** Available data **
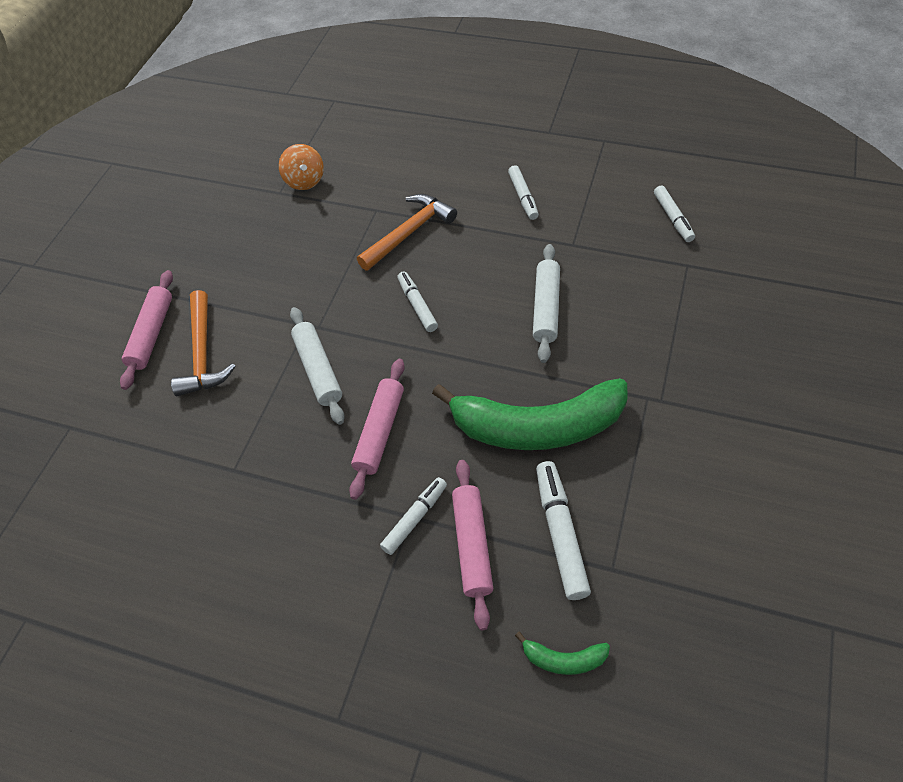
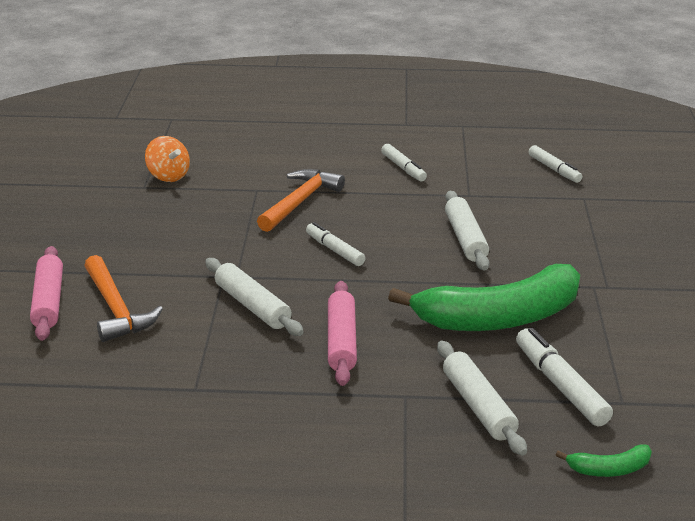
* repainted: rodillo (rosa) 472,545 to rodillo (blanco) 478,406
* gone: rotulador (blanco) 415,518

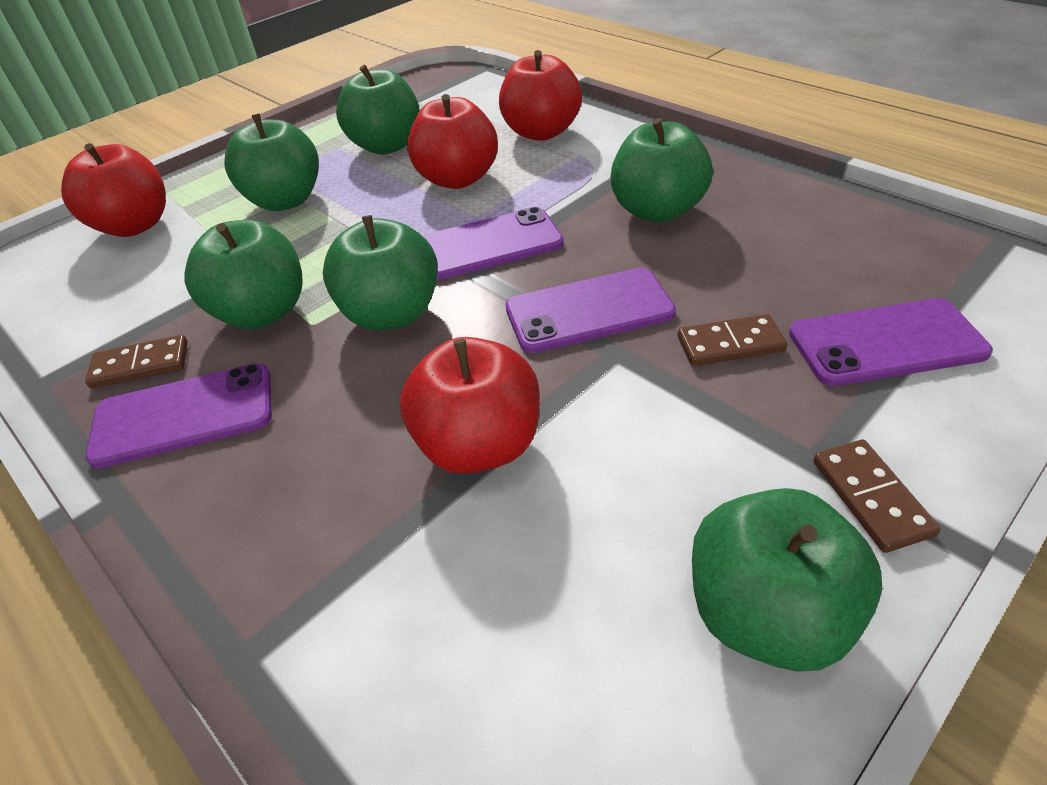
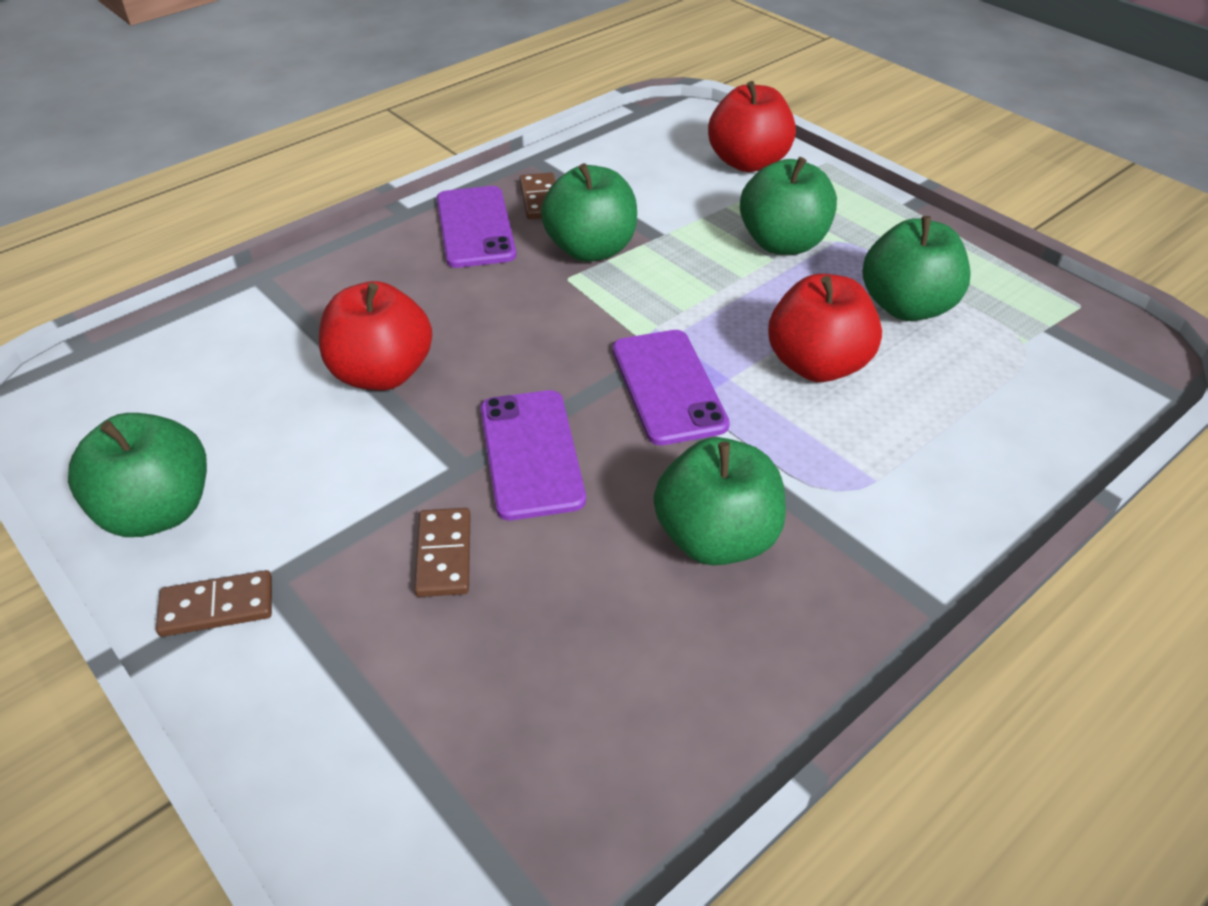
* gone: manzana (rojo) 541,132
* gone: manzana (verde) 392,314
* gone: móvil (morado) 886,342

** Work instructions **
Retype word for word all the material given above, and keep the pictures out.

** Output for this exercise **
* repainted: rodillo (rosa) 472,545 to rodillo (blanco) 478,406
* gone: rotulador (blanco) 415,518

* gone: manzana (rojo) 541,132
* gone: manzana (verde) 392,314
* gone: móvil (morado) 886,342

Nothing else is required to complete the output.